**Exercise objective:**
I would like every line of the records below that contains the word "glue" copied.

=== Section Start ===

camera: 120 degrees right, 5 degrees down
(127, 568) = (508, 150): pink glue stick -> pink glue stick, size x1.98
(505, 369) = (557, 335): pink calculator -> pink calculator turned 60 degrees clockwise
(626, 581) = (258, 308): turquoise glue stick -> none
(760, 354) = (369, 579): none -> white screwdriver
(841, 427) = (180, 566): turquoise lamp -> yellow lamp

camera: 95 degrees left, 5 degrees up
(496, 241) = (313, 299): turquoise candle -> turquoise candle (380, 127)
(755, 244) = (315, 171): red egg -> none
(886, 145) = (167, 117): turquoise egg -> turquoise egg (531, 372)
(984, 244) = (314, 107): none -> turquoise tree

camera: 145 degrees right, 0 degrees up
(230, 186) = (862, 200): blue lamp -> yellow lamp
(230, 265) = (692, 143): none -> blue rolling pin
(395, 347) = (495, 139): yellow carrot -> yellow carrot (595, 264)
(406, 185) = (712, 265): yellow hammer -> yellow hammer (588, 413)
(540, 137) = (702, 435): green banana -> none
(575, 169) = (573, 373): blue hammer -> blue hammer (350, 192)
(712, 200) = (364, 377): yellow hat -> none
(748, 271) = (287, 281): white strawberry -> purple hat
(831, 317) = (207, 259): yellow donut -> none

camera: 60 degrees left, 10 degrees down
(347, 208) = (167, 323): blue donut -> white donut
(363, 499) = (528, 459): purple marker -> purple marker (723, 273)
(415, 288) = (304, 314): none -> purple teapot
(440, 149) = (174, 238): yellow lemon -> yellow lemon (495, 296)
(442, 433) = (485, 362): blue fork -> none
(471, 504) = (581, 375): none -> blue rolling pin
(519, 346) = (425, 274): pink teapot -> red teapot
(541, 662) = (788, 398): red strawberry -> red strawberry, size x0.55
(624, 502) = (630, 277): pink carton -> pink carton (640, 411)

=== Section End ===

**Your solution:**
(127, 568) = (508, 150): pink glue stick -> pink glue stick, size x1.98
(626, 581) = (258, 308): turquoise glue stick -> none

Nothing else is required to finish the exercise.